## WHAT YOU ARE ASKED TO DO
Nothing should appear in the answer except the lines from the one containing "white brick E8" through the end of the records below, written out exactly.

## INPUT MATERIAL
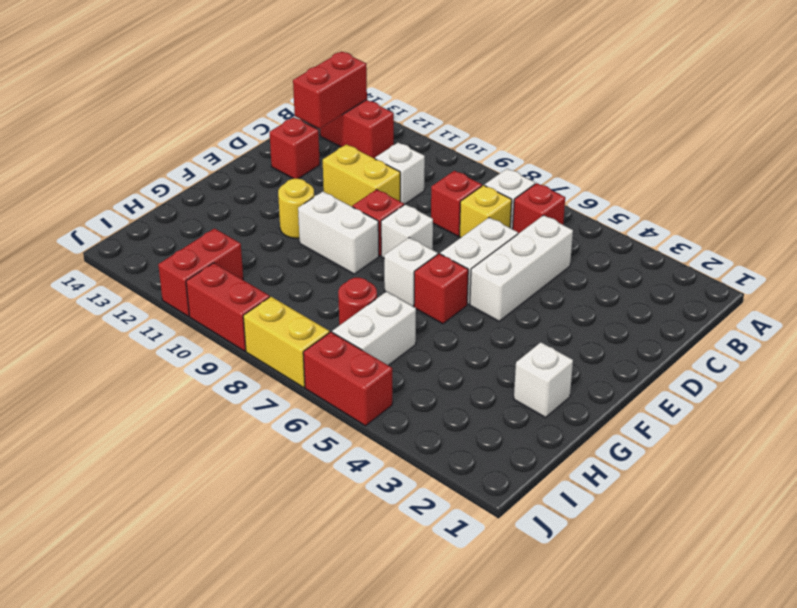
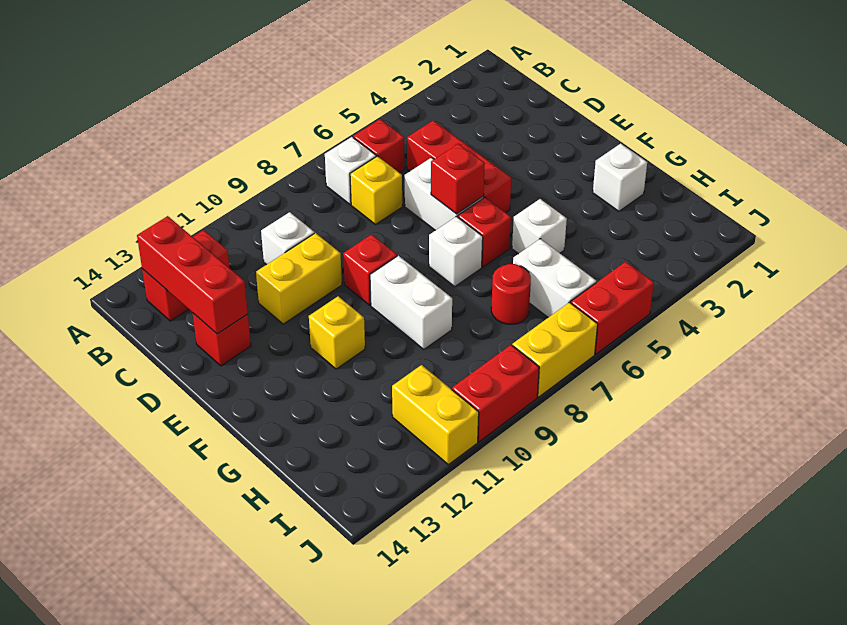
red brick B13:C13 level 2 -> red brick B13:D13 level 2
white brick C5:E5 level 1 -> red brick C5:E5 level 1
red brick C8 level 1 -> red brick E6 level 2
white brick E8 level 1 -> white brick G5 level 1
white brick F9:F10 level 1 -> white brick F9:G9 level 1
yellow round brick F11 level 1 -> yellow brick F11 level 1
red brick I11:J11 level 1 -> yellow brick I11:J11 level 1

## ANSWER SPACE
white brick E8 level 1 -> white brick G5 level 1
white brick F9:F10 level 1 -> white brick F9:G9 level 1
yellow round brick F11 level 1 -> yellow brick F11 level 1
red brick I11:J11 level 1 -> yellow brick I11:J11 level 1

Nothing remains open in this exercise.